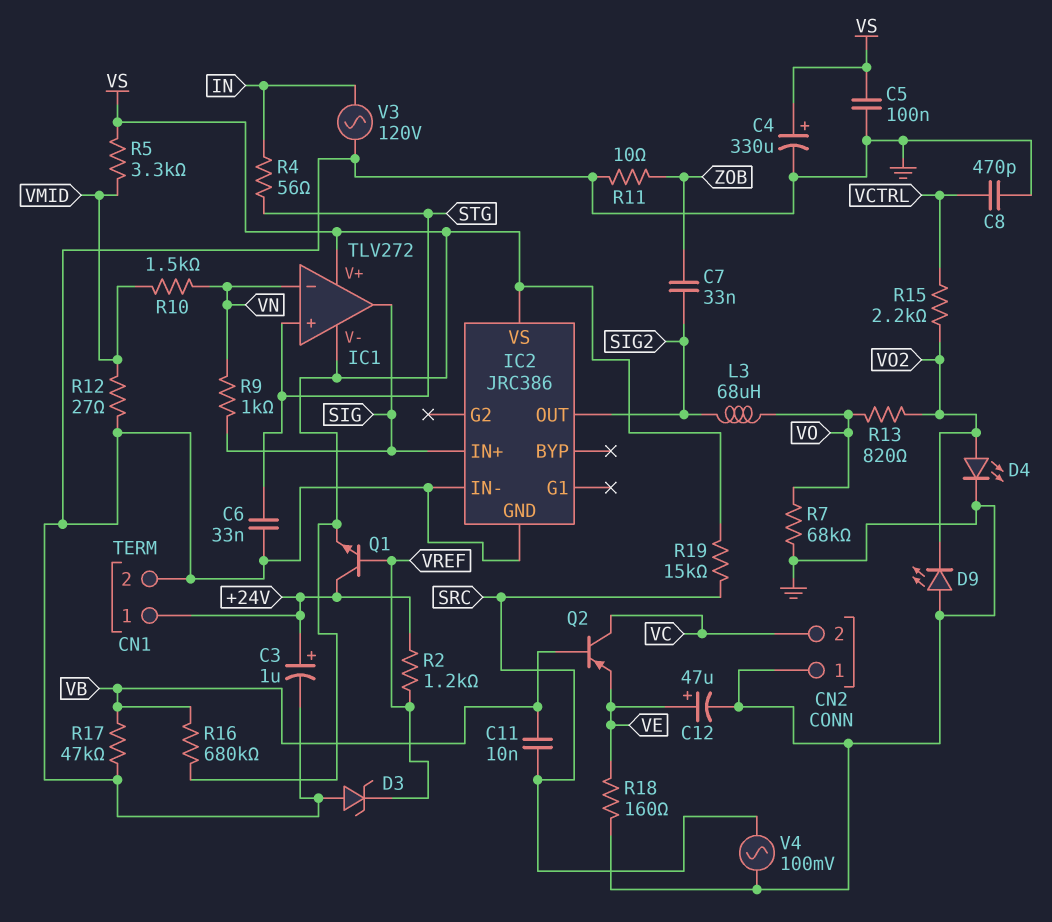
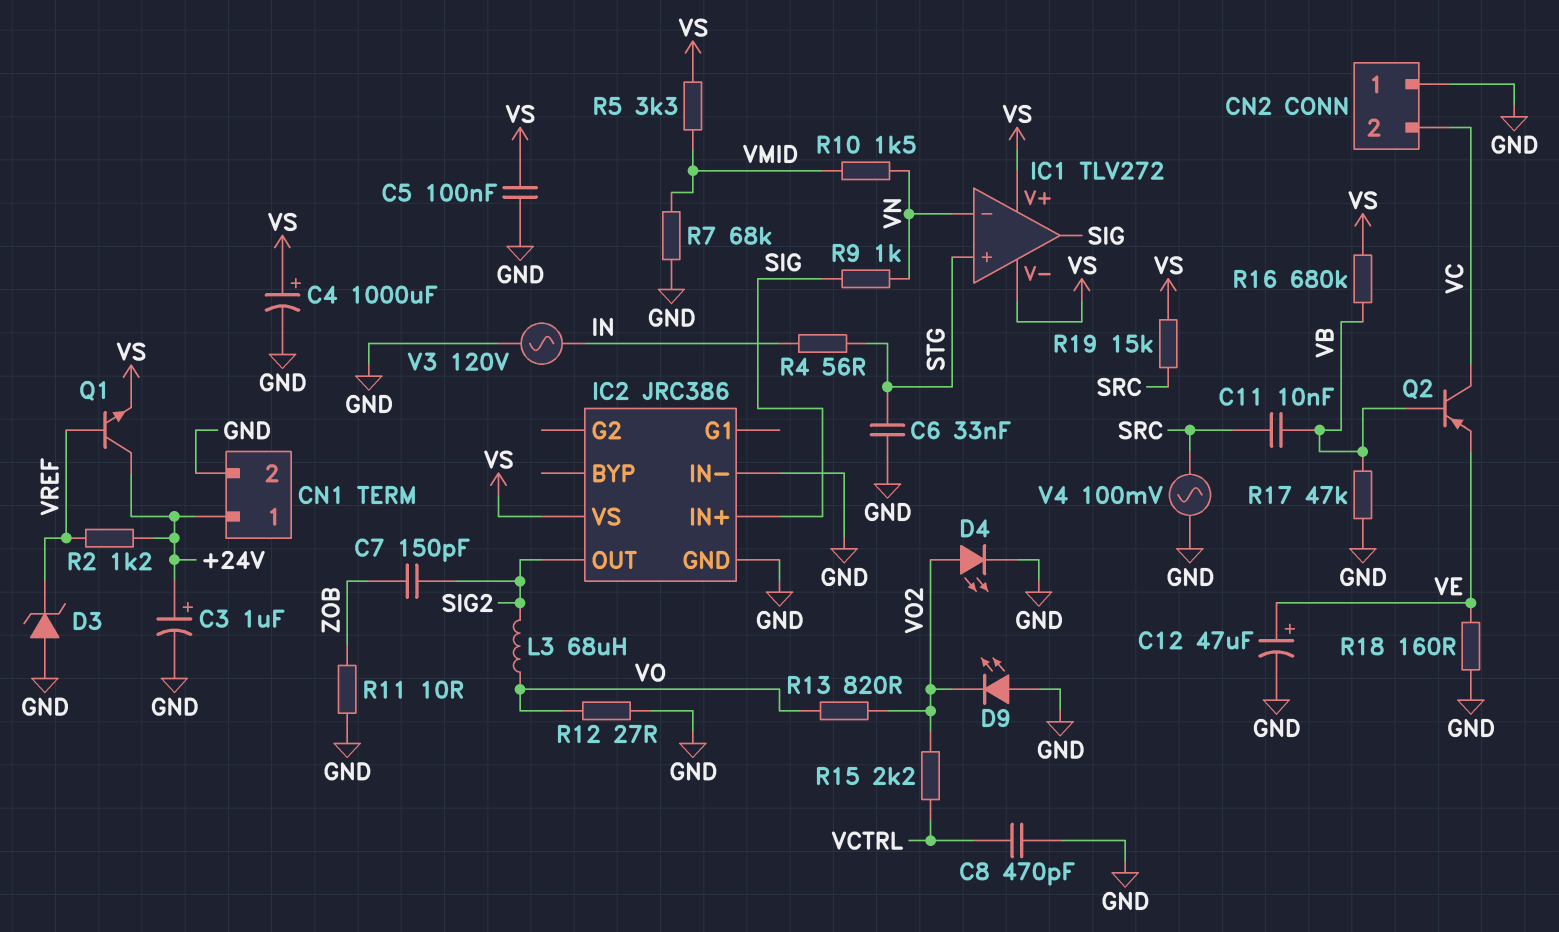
C4: 330uF (plus VS, minus GND) -> 1000uF (plus VS, minus GND)
C7: 33nF (SIG2, ZOB) -> 150pF (SIG2, ZOB)
R7: 68k (GND, VO) -> 68k (GND, VMID)
R12: 27 (GND, VMID) -> 27 (GND, VO)

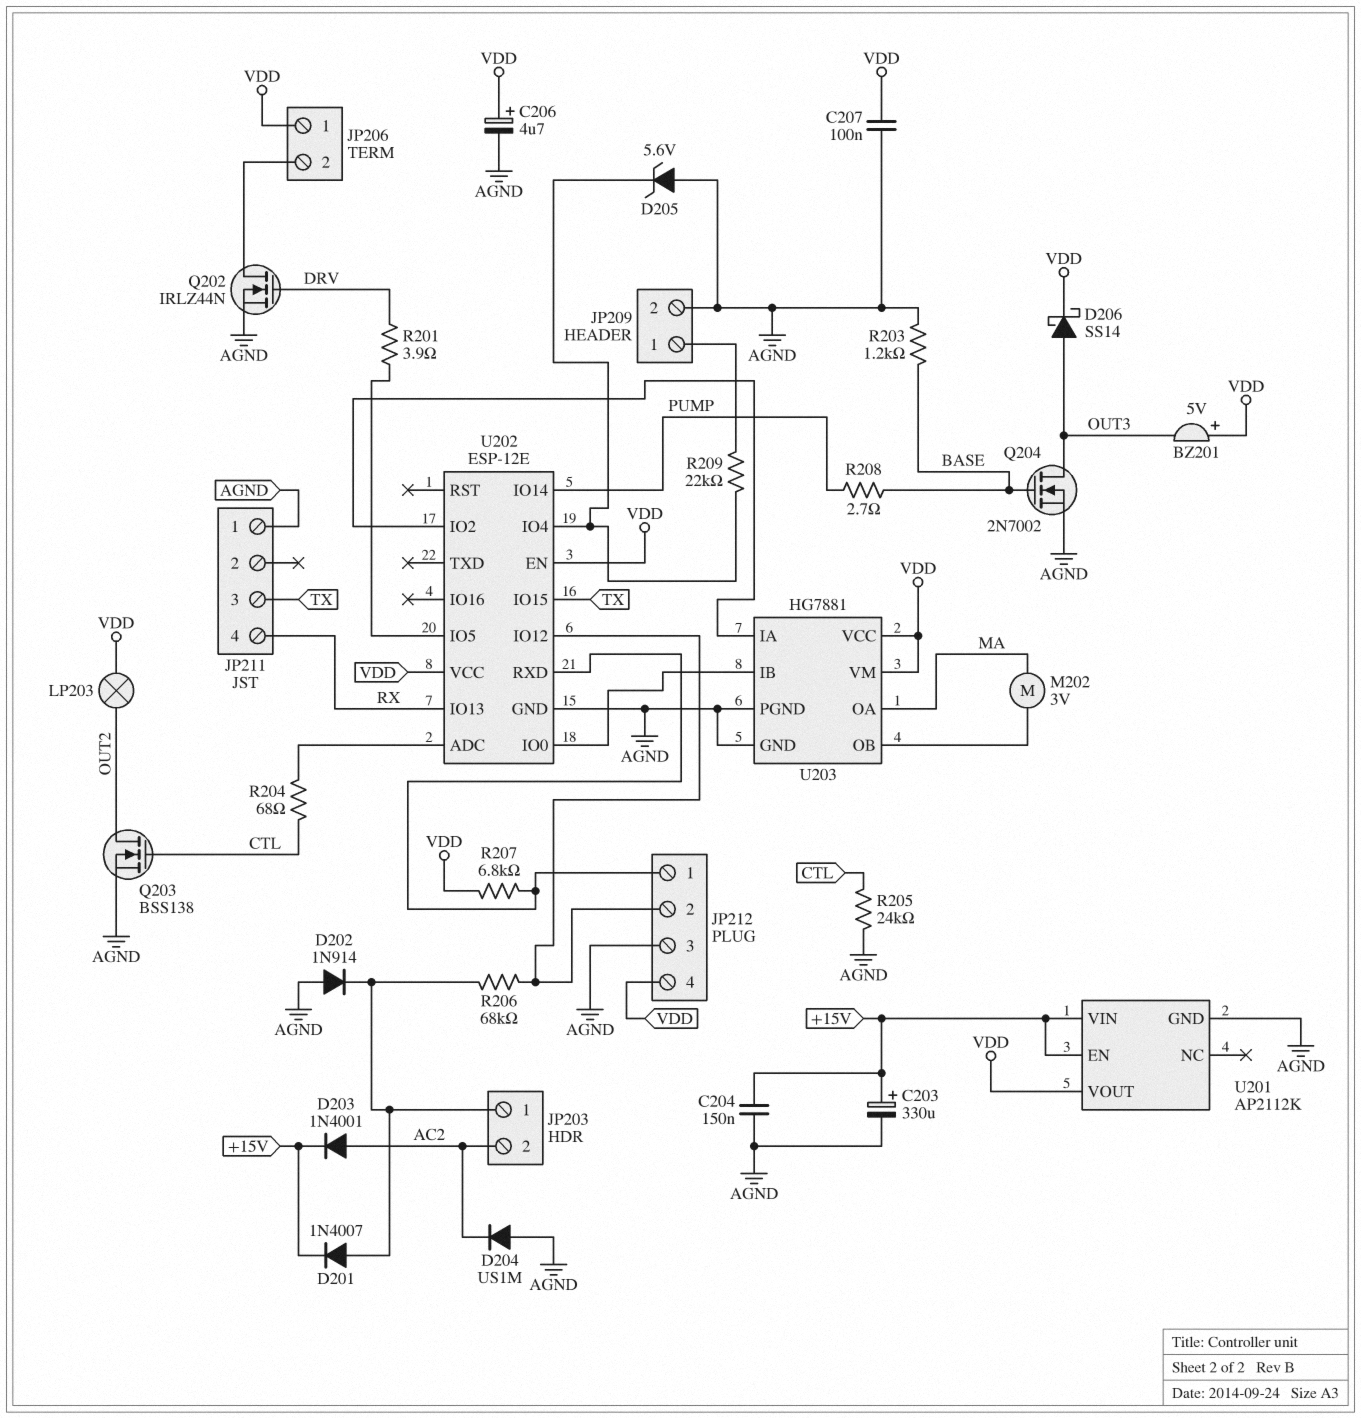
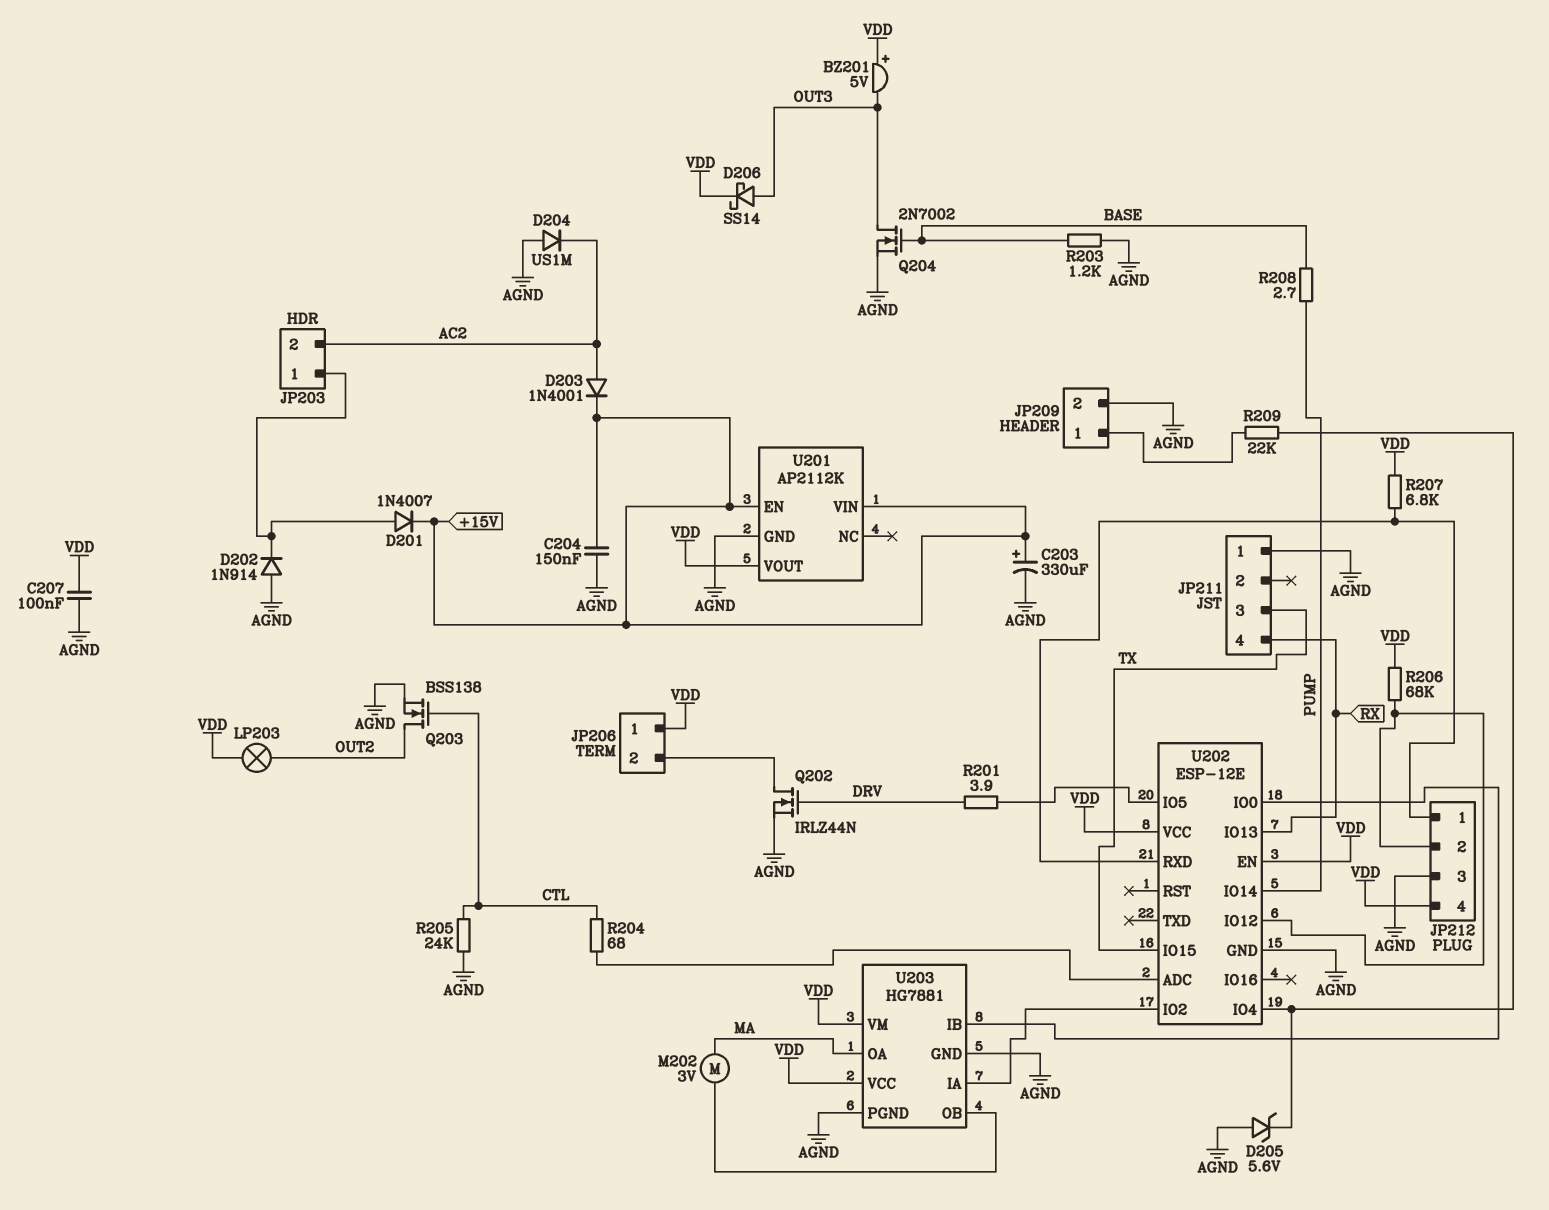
C206: 4.7uF (plus VDD, minus AGND) -> none
R206: 68k (JP203/1, JP212/2) -> 68k (JP212/2, VDD)

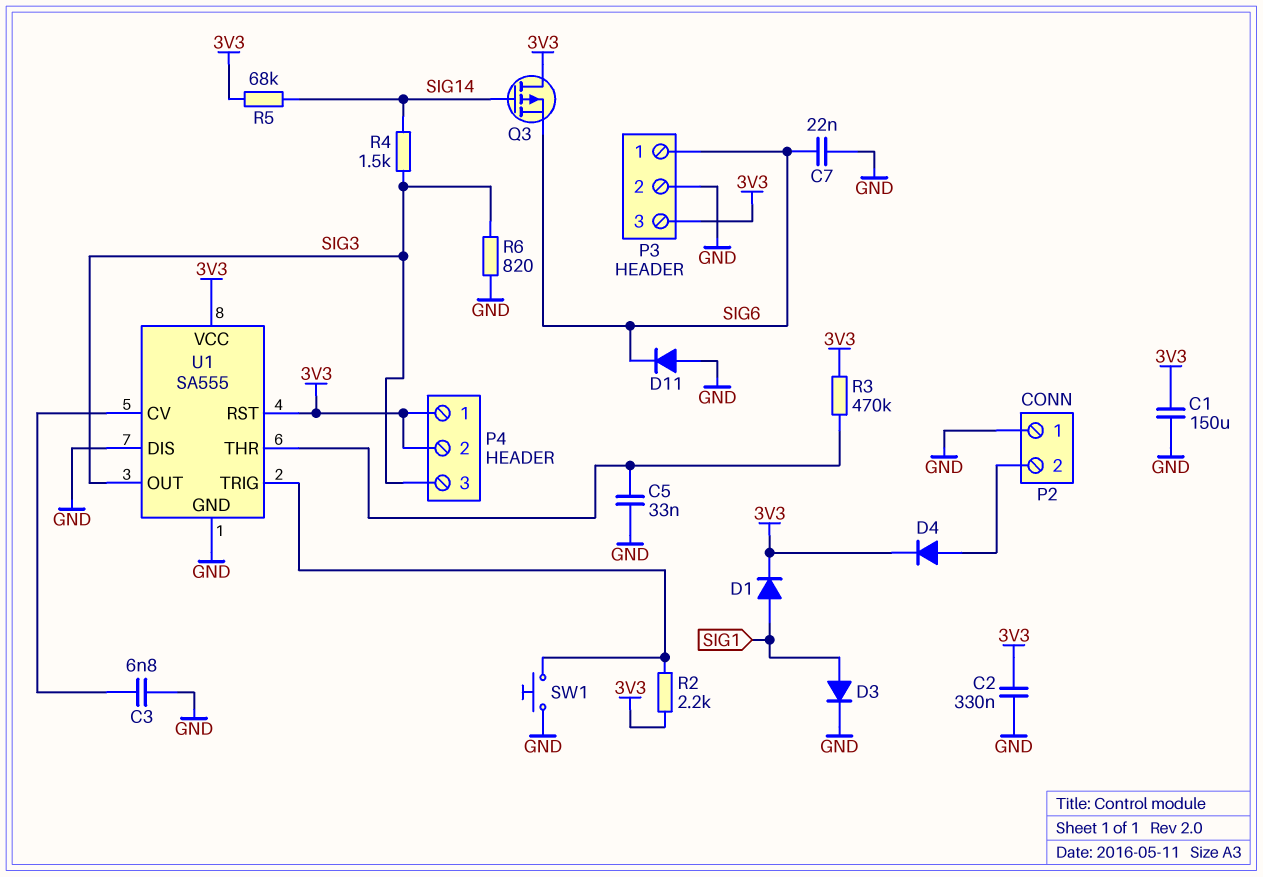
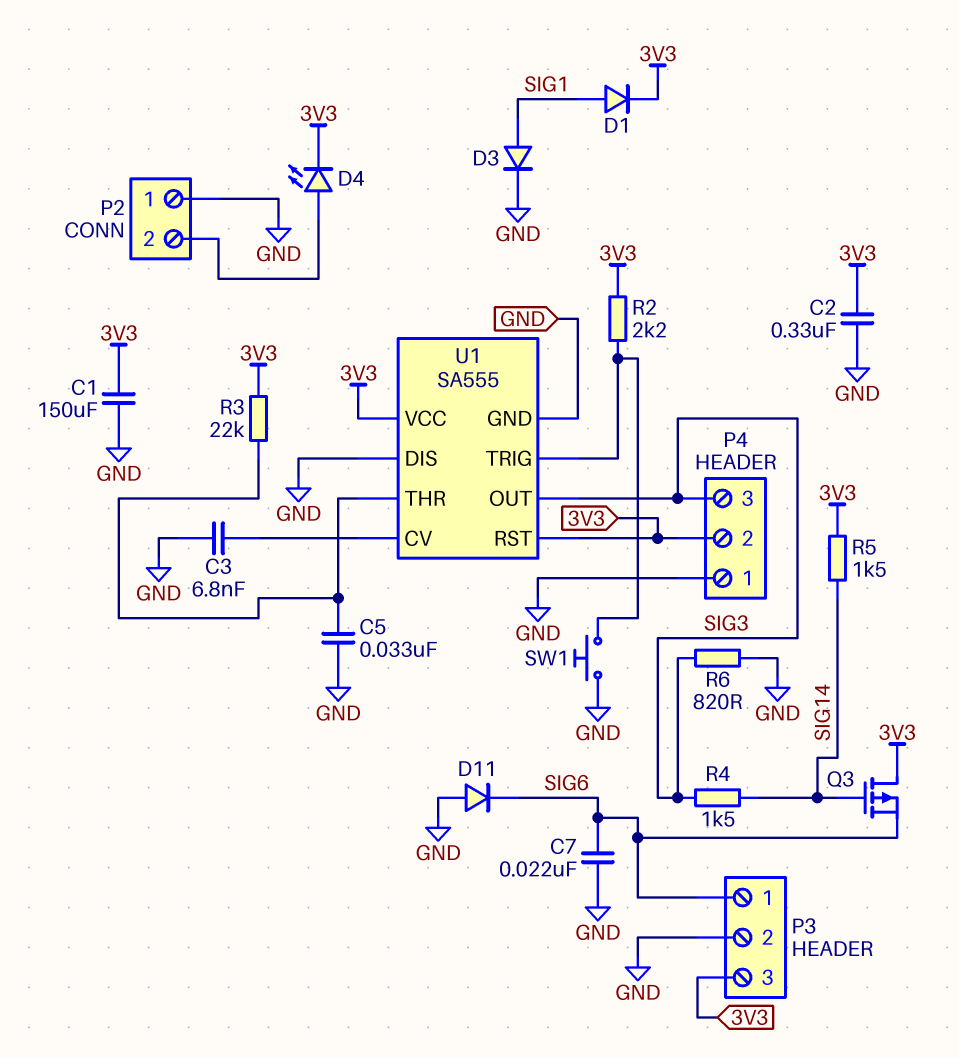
D4: diode (A P2/2, K 3V3) -> LED (A P2/2, K 3V3)
P4 pin 1: 3V3 -> GND
R3: 470k (3V3, U1/THR) -> 22k (3V3, U1/THR)
R5: 68k (3V3, SIG14) -> 1.5k (3V3, SIG14)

◇ ◇ ◇ ◇

### Action item:
All that is required is an exact reproduction of the lines from the one containing "R7: 68k (GND, VO) -> 68k (GND, VMID)" to the final line of the listing above, pictures omitted.

### Output for this task:
R7: 68k (GND, VO) -> 68k (GND, VMID)
R12: 27 (GND, VMID) -> 27 (GND, VO)

C206: 4.7uF (plus VDD, minus AGND) -> none
R206: 68k (JP203/1, JP212/2) -> 68k (JP212/2, VDD)

D4: diode (A P2/2, K 3V3) -> LED (A P2/2, K 3V3)
P4 pin 1: 3V3 -> GND
R3: 470k (3V3, U1/THR) -> 22k (3V3, U1/THR)
R5: 68k (3V3, SIG14) -> 1.5k (3V3, SIG14)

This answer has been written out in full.